→ TASK: Print exactly the lines below between the line containing "camera: 120 degrees left, 5 degrees up" and the line containing "(716, 239) = (794, 163): red", counting both of those lines. Leave pictures out.

[Coordinate-based change listings]
++++++++++

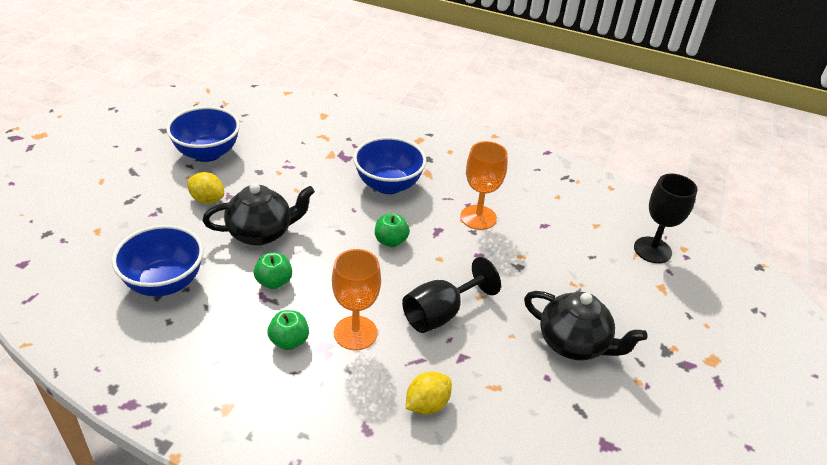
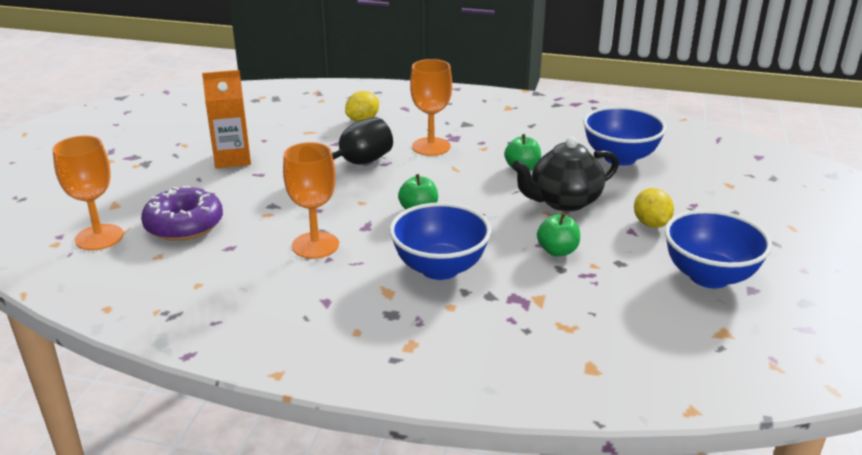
camera: 175 degrees right, 10 degrees down
(207, 199) = (651, 224): yellow lemon -> yellow lemon turned 60 degrees clockwise
(289, 341) = (484, 138): green apple -> green apple (557, 251)
(574, 343) = (232, 159): black teapot -> orange carton
(588, 254) = (184, 225): none -> purple donut
(652, 250) = (99, 237): black goblet -> orange goblet

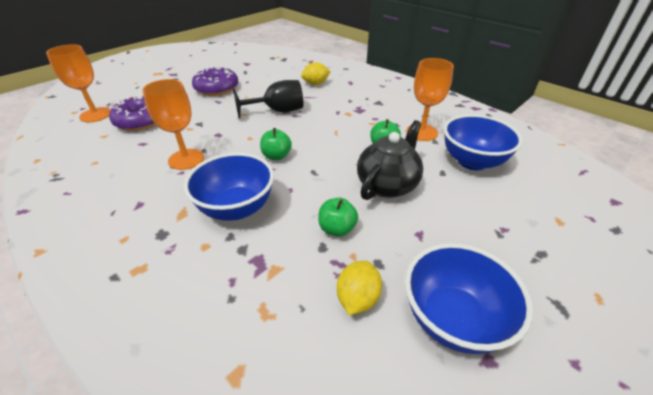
camera: 30 degrees right, 10 degrees up
(232, 159) = (217, 88): orange carton -> purple donut
(431, 147) = (337, 112): orange goblet -> orange goblet (422, 132)
(564, 201) = (387, 185): black teapot -> black teapot turned 120 degrees clockwise
(651, 224) = (444, 234): yellow lemon -> yellow lemon (357, 298)

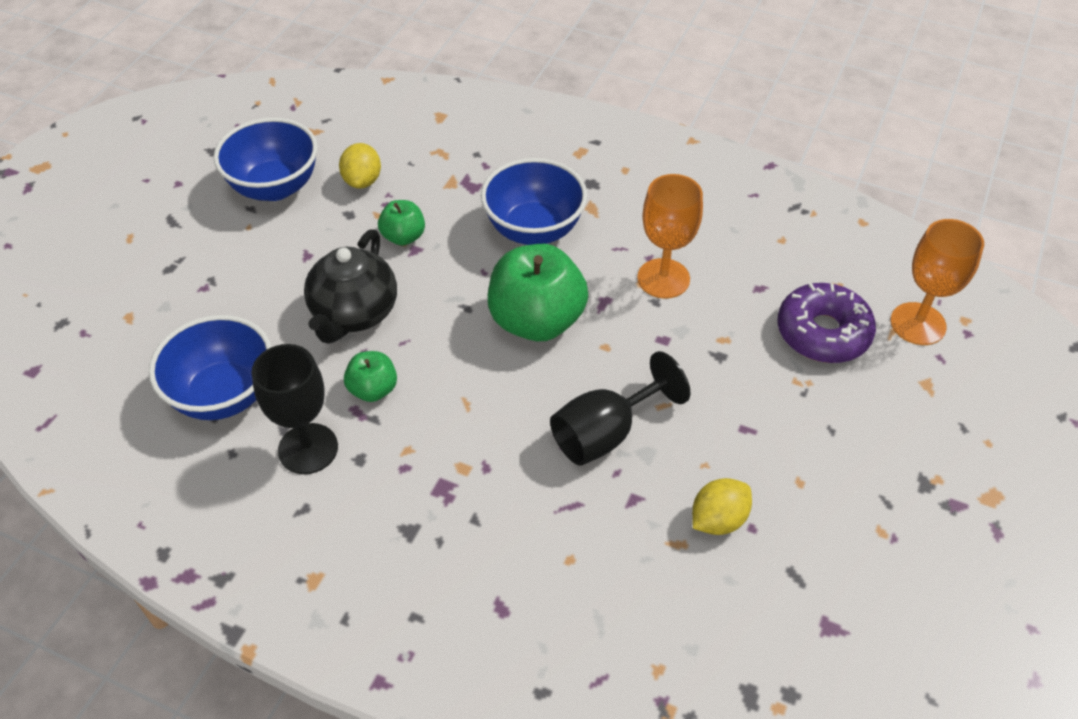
camera: 160 degrees right, 10 degrees up
(217, 88) = (793, 475): purple donut -> none
(276, 156) = (536, 321): green apple -> green apple, size x1.98
(315, 84) = (583, 570): yellow lemon -> yellow lemon (718, 519)
(422, 132) = (308, 448): orange goblet -> black goblet

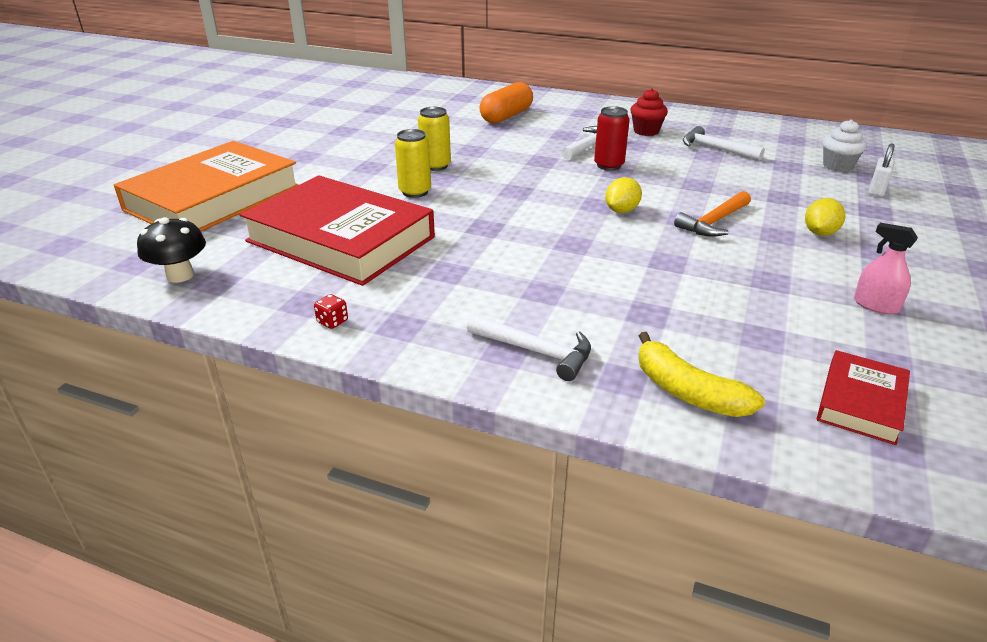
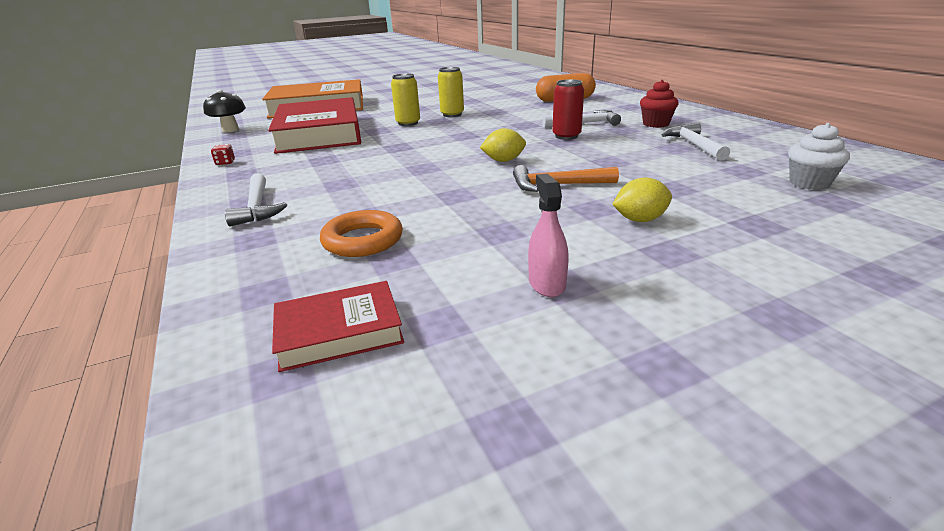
camera: 45 degrees right, 5 degrees down
(687, 392) = (263, 262): yellow banana -> none
(706, 334) = (363, 240): none -> orange ring
(876, 190) = (810, 211): white padlock -> none

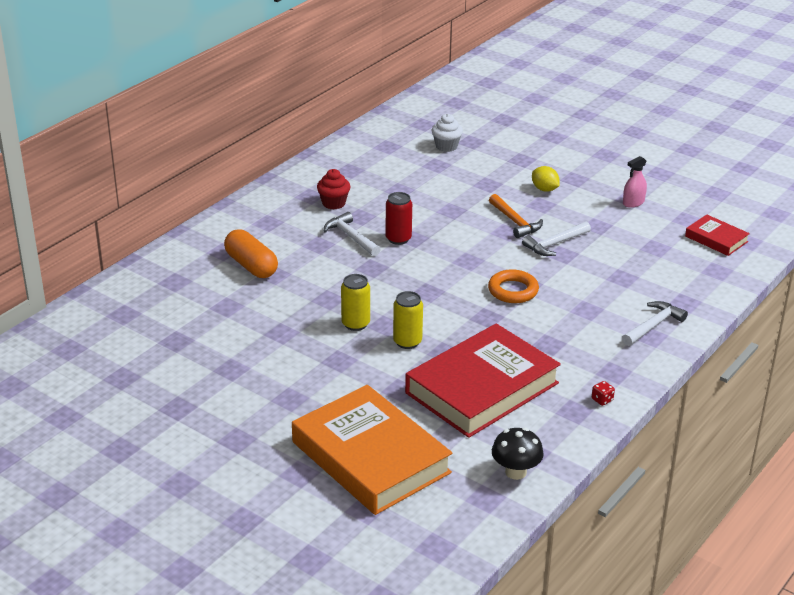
camera: 120 degrees left, 5 degrees up
(363, 240) = (648, 264): orange ring -> orange ring (513, 291)
(503, 161) = (483, 253): yellow lemon -> none
(694, 145) = (389, 183): white hammer -> white hammer (555, 244)

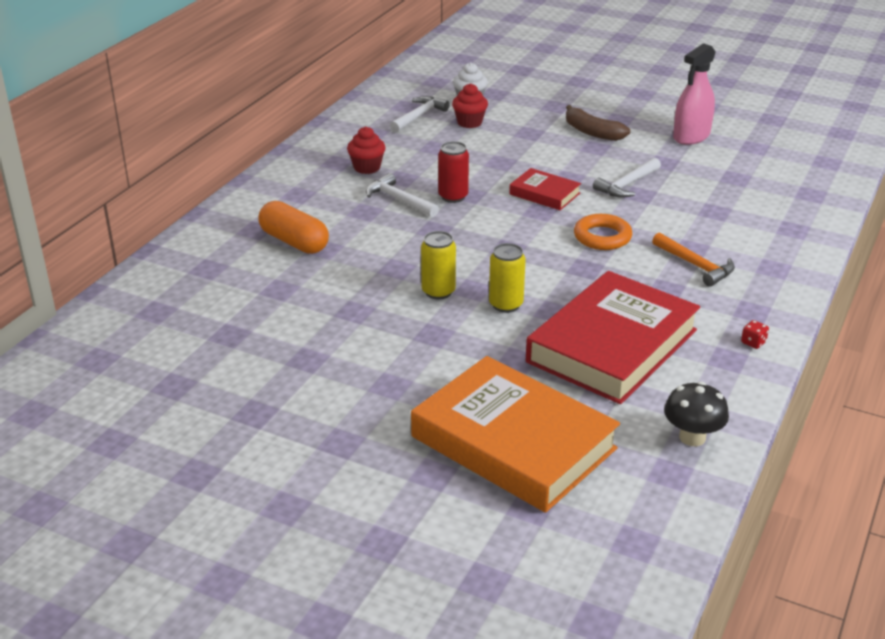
camera: 10 degrees left, 0 degrees up
(438, 168) = (469, 122): none -> red cupcake
(515, 222) = (574, 167): orange hammer -> orange hammer (695, 265)
(544, 189) = (592, 132): yellow lemon -> brown banana
(633, 202) = (691, 136): pink spray bottle -> pink spray bottle, size x1.69
(653, 325) = (771, 257): white hammer -> white hammer (419, 116)
(716, 239) = (794, 163): red book -> red book (544, 194)

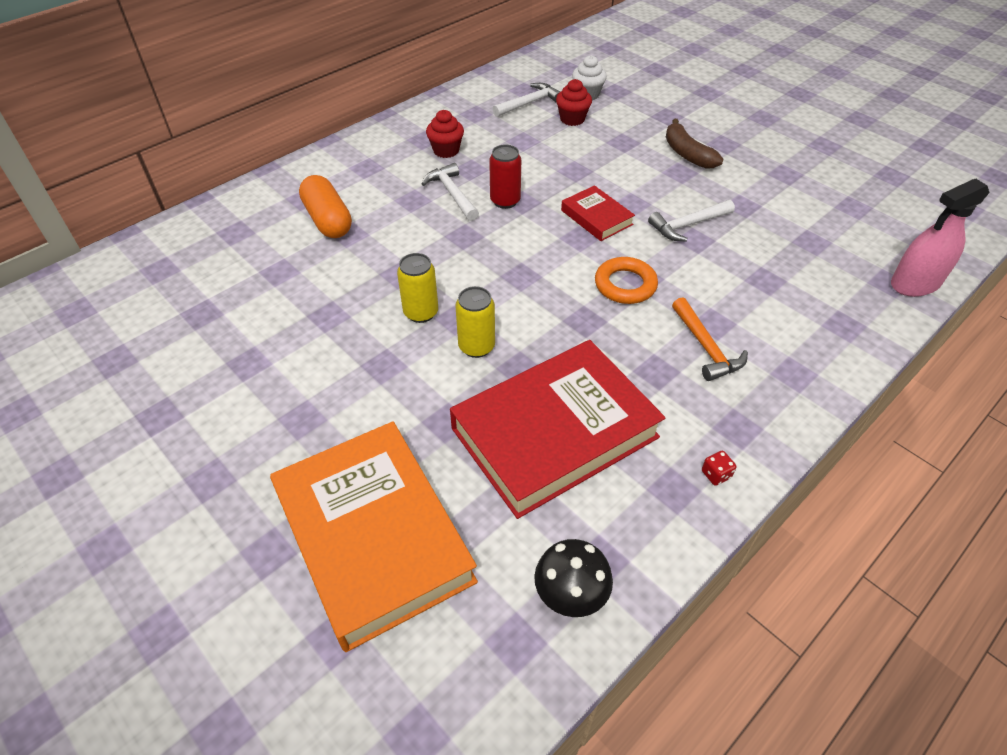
camera: 20 degrees right, 15 degrees up
(691, 136) = (789, 179): pink spray bottle -> pink spray bottle (915, 283)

++++++++++

→ SOLUTION TO THIS PROBLEM:
camera: 120 degrees left, 5 degrees up
(363, 240) = (648, 264): orange ring -> orange ring (513, 291)
(503, 161) = (483, 253): yellow lemon -> none
(694, 145) = (389, 183): white hammer -> white hammer (555, 244)

camera: 10 degrees left, 0 degrees up
(438, 168) = (469, 122): none -> red cupcake
(515, 222) = (574, 167): orange hammer -> orange hammer (695, 265)
(544, 189) = (592, 132): yellow lemon -> brown banana
(633, 202) = (691, 136): pink spray bottle -> pink spray bottle, size x1.69
(653, 325) = (771, 257): white hammer -> white hammer (419, 116)
(716, 239) = (794, 163): red book -> red book (544, 194)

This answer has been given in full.